EXERCISE REQUIREMENTS - Write out exactly the lines from the one containing "cyan brick A6 level 1 -> none" through the last line of the records below, including both.

MATERIAL FOR THE TASK -
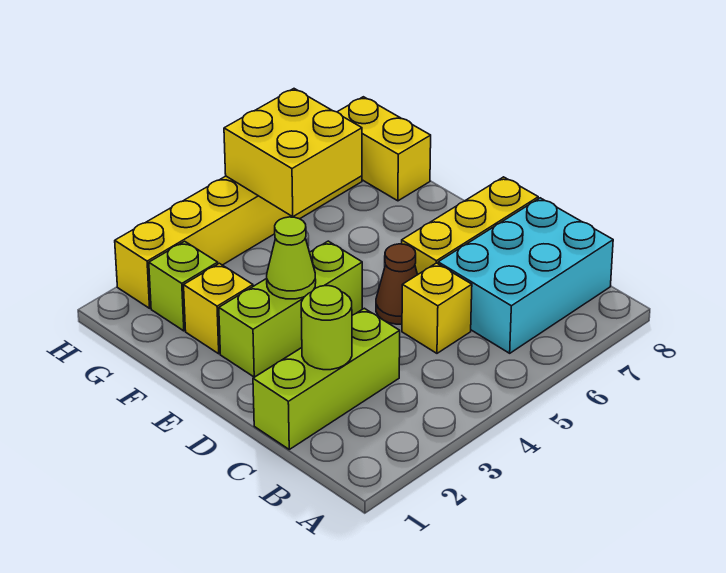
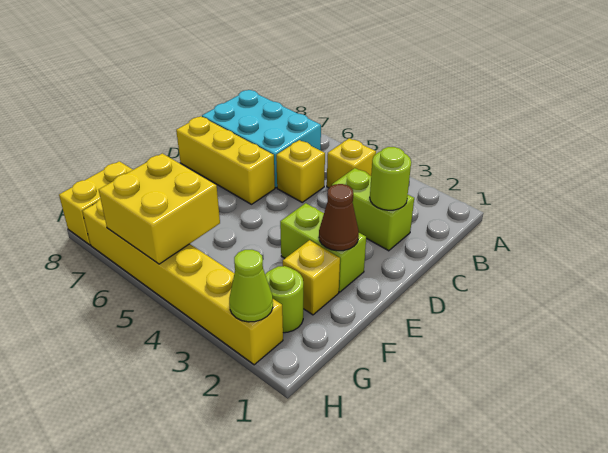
none -> yellow brick B4 level 1
lime brick C1:C3 level 1 -> lime brick C2:C3 level 1
brown cone D5 level 1 -> brown cone E2 level 2
lime brick E2:E4 level 1 -> lime brick E2:E3 level 1
lime cone E3 level 2 -> lime cone H2 level 2
lime brick G2 level 1 -> lime round brick G2 level 1

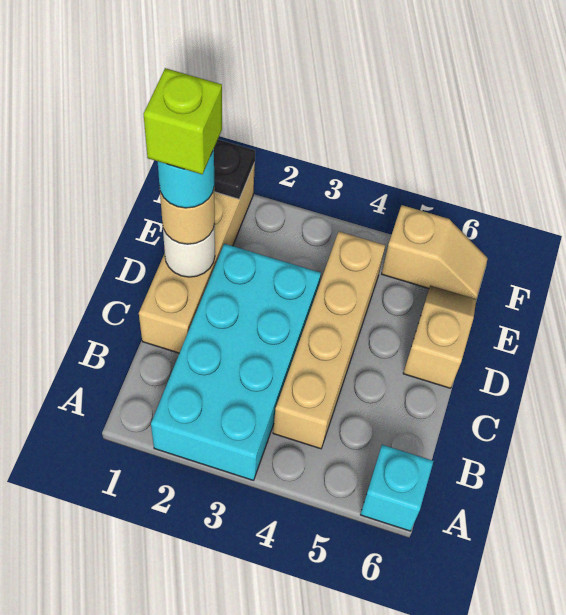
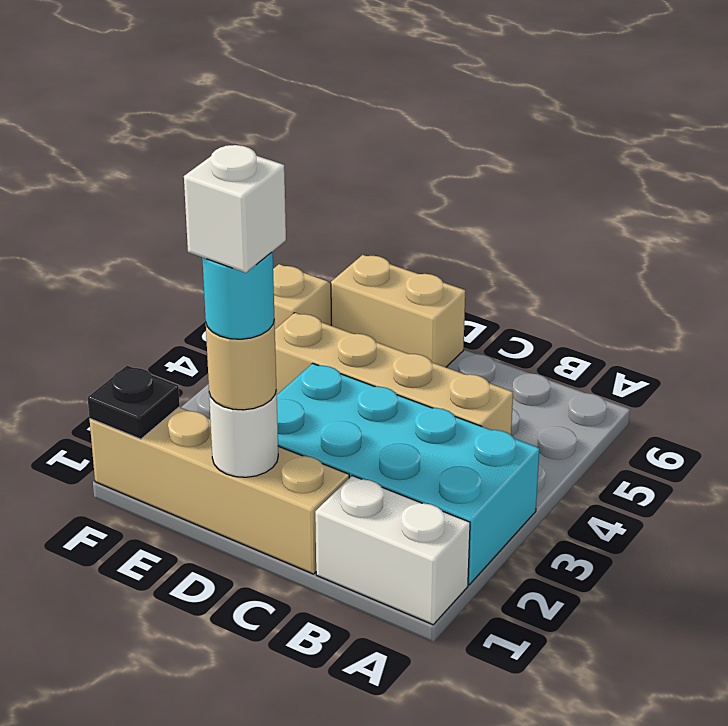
none -> white brick A1:B1 level 1
cyan brick A6 level 1 -> none
lime brick D1 level 5 -> white brick D1 level 5
tan slope D6:E6 level 1 top D -> tan brick D6:E6 level 1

EXERCISE ANSWER -
cyan brick A6 level 1 -> none
lime brick D1 level 5 -> white brick D1 level 5
tan slope D6:E6 level 1 top D -> tan brick D6:E6 level 1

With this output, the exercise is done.